> WORK ORDER: For the data that follows, print the line with "green dice: 11 -> 12", the line with "yellow marker: 3 -> 2", and all lines between them, exactly as they stand. Omit pictures and add nothing.

*** DATA SECTION Section Begins ***

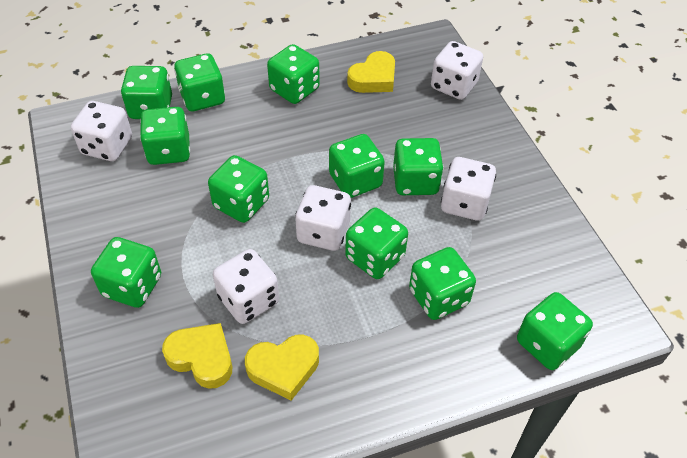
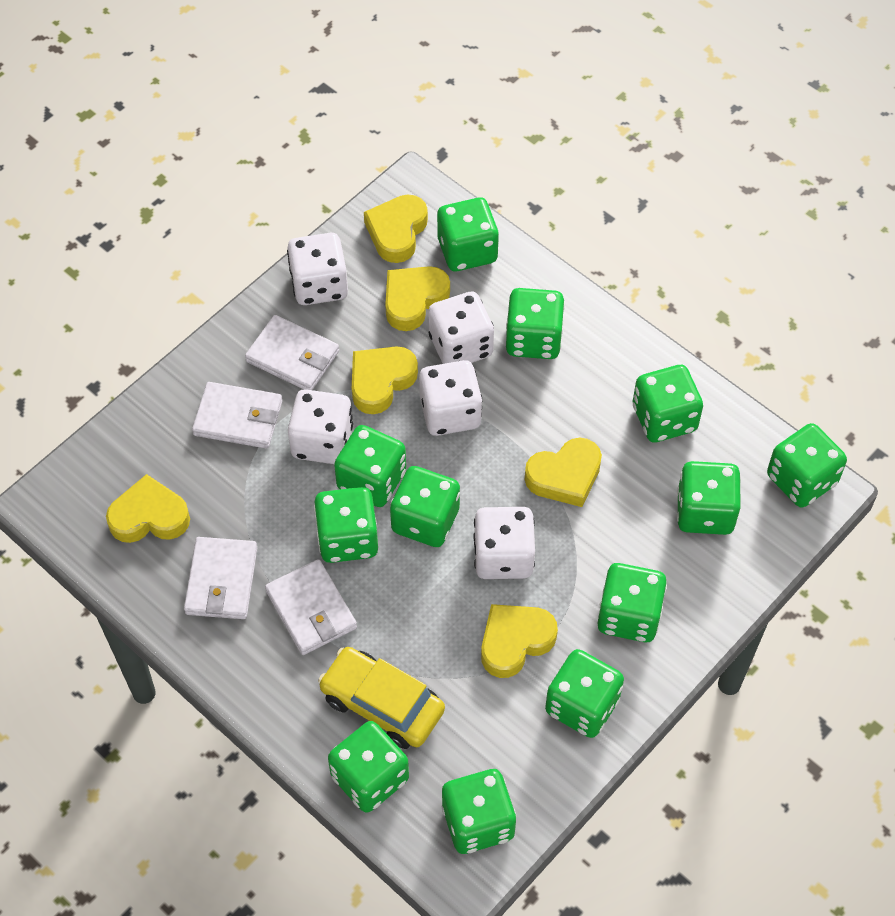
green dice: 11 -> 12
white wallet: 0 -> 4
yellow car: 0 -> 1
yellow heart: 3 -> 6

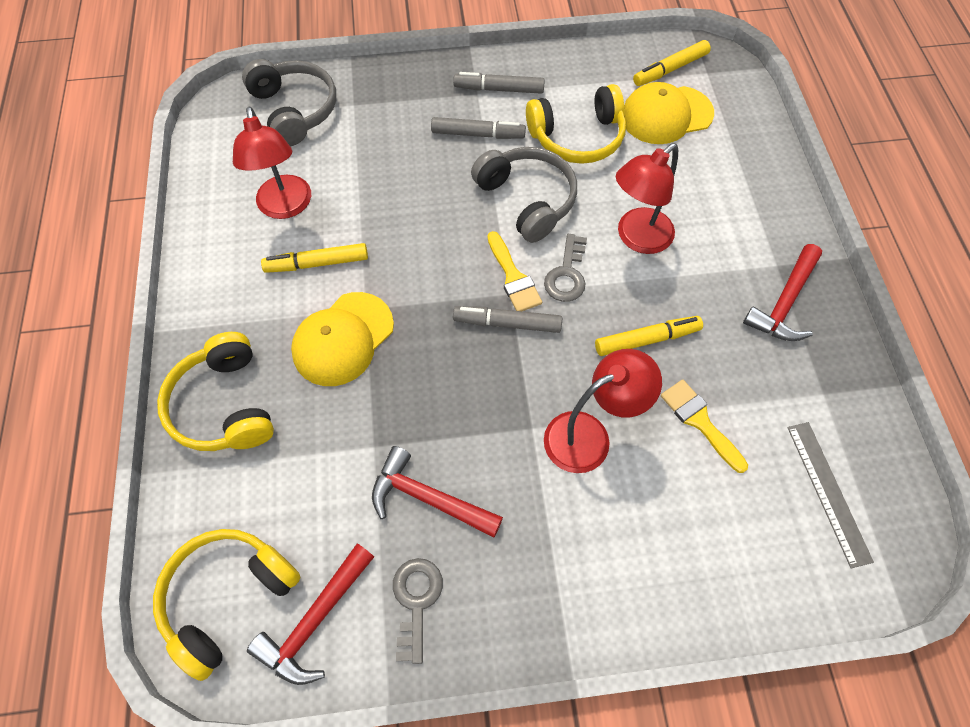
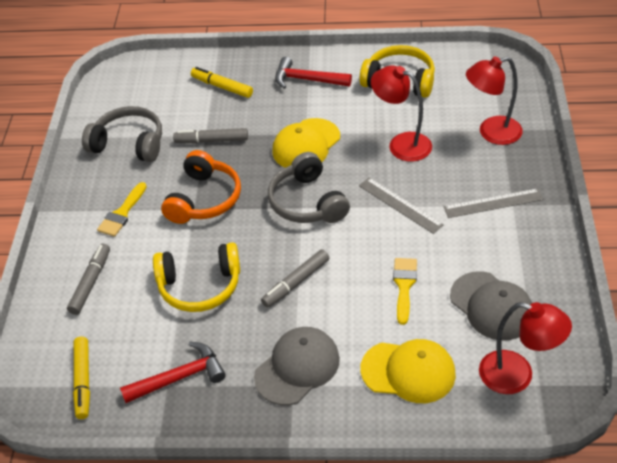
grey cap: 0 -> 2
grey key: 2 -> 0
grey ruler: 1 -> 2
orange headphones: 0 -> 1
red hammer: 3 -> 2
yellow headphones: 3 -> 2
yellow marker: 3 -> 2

*** DATA SECTION Section Ends ***
*** DATA SECTION Section Begins ***

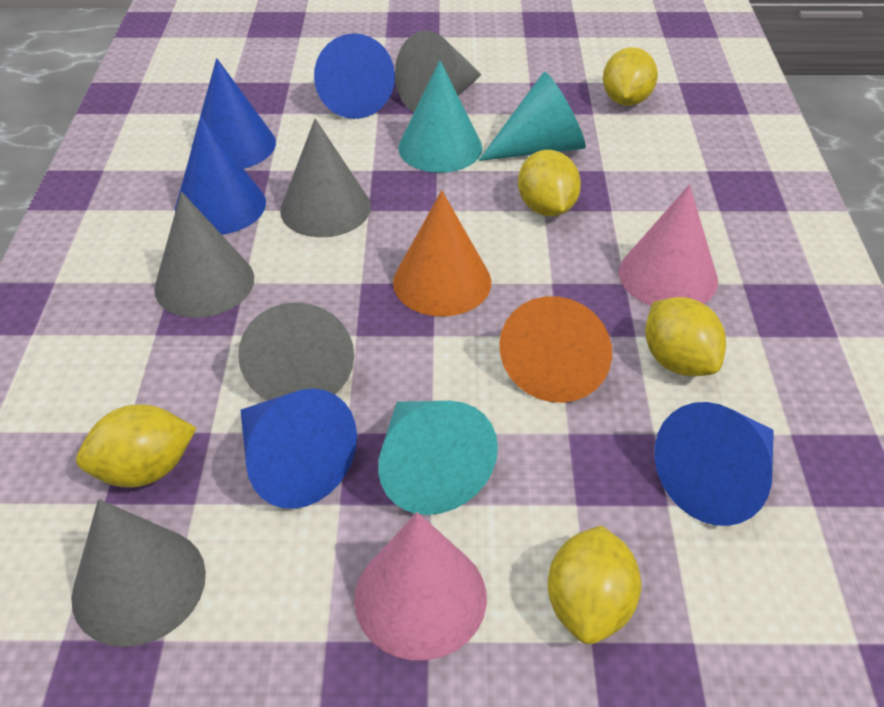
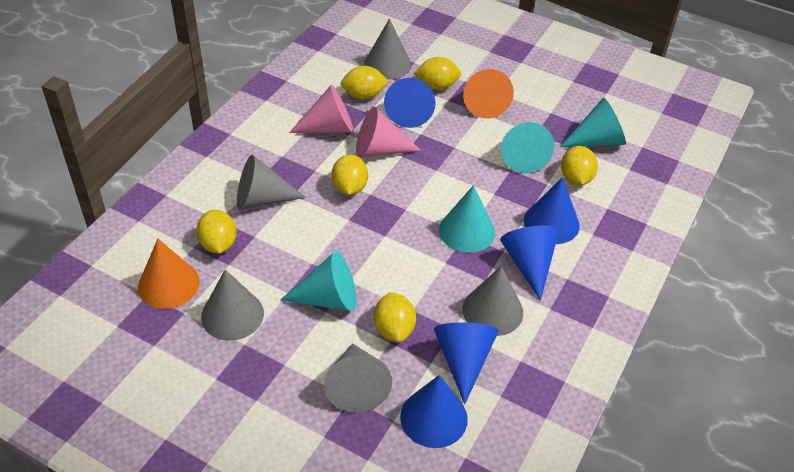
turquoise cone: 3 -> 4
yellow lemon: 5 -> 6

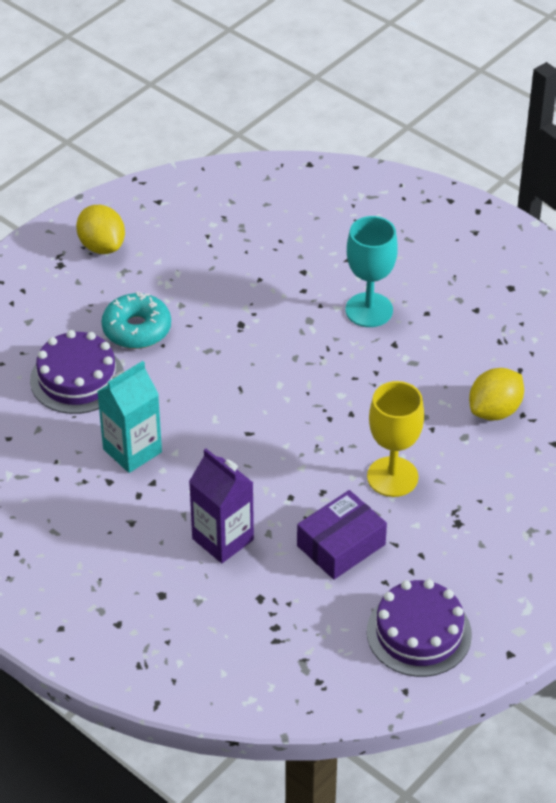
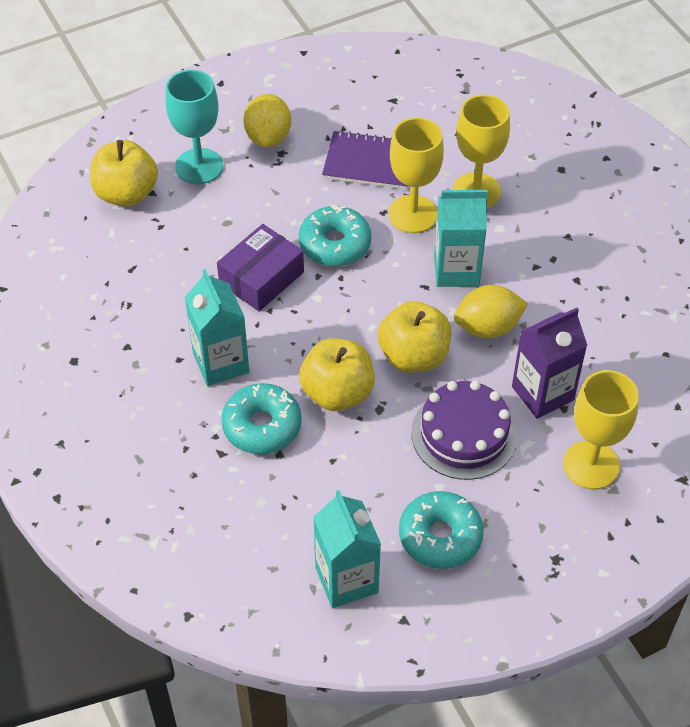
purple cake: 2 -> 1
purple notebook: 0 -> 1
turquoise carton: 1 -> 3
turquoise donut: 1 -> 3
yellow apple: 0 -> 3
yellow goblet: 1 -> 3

*** DATA SECTION Section Ends ***

> EXERCISE ANSWER:
green dice: 11 -> 12
white wallet: 0 -> 4
yellow car: 0 -> 1
yellow heart: 3 -> 6

grey cap: 0 -> 2
grey key: 2 -> 0
grey ruler: 1 -> 2
orange headphones: 0 -> 1
red hammer: 3 -> 2
yellow headphones: 3 -> 2
yellow marker: 3 -> 2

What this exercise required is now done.